### WHAT THE TASK ASKS
Set down each of the records below exactly as it reads. No pictures go into the copy.

(Scene change data)
■ ■ ■ ■ ■ ■ ■
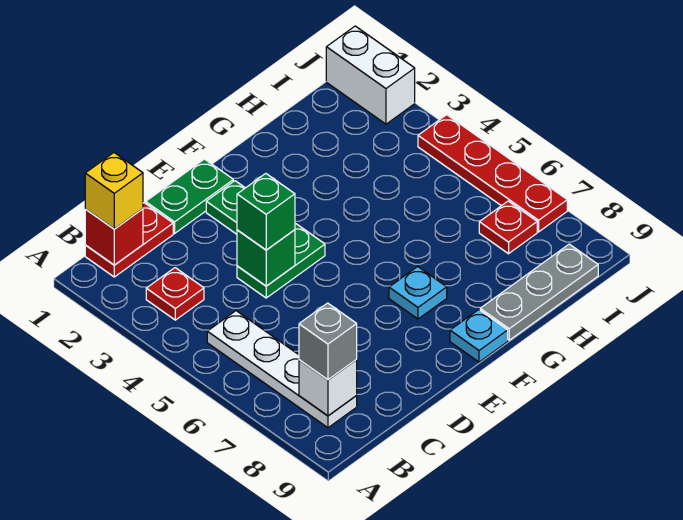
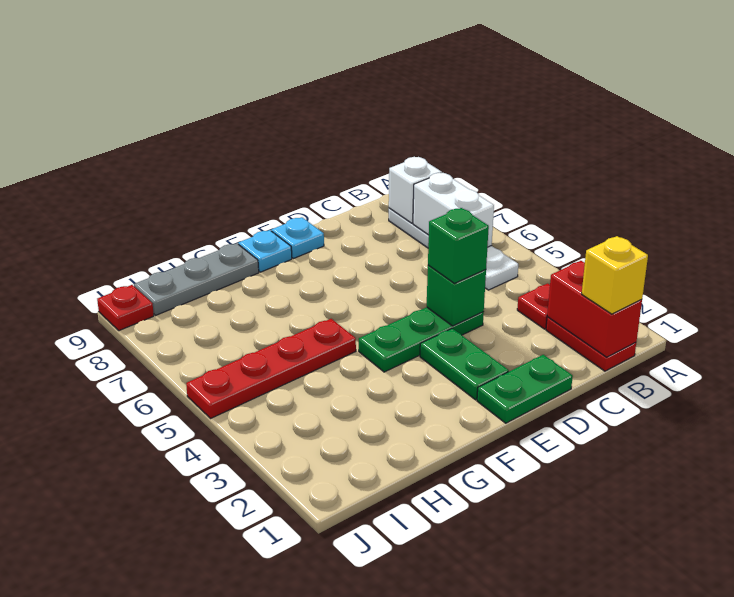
red plate B1:C1 level 1 -> red plate B1:B2 level 1
red brick B1 level 2 -> red brick B1:B2 level 2
grey brick B8 level 3 -> none
green plate D4:E4 level 1 -> green plate D4:F4 level 1
cyan plate F7 level 1 -> cyan plate E9 level 1
red plate I7 level 1 -> red plate J9 level 1
white brick J1:J2 level 1 -> white brick B6:B7 level 2
red plate J4:J7 level 1 -> red plate G5:J5 level 1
■ ■ ■ ■ ■ ■ ■
### RESULT OF THE EXERCISE
red plate B1:C1 level 1 -> red plate B1:B2 level 1
red brick B1 level 2 -> red brick B1:B2 level 2
grey brick B8 level 3 -> none
green plate D4:E4 level 1 -> green plate D4:F4 level 1
cyan plate F7 level 1 -> cyan plate E9 level 1
red plate I7 level 1 -> red plate J9 level 1
white brick J1:J2 level 1 -> white brick B6:B7 level 2
red plate J4:J7 level 1 -> red plate G5:J5 level 1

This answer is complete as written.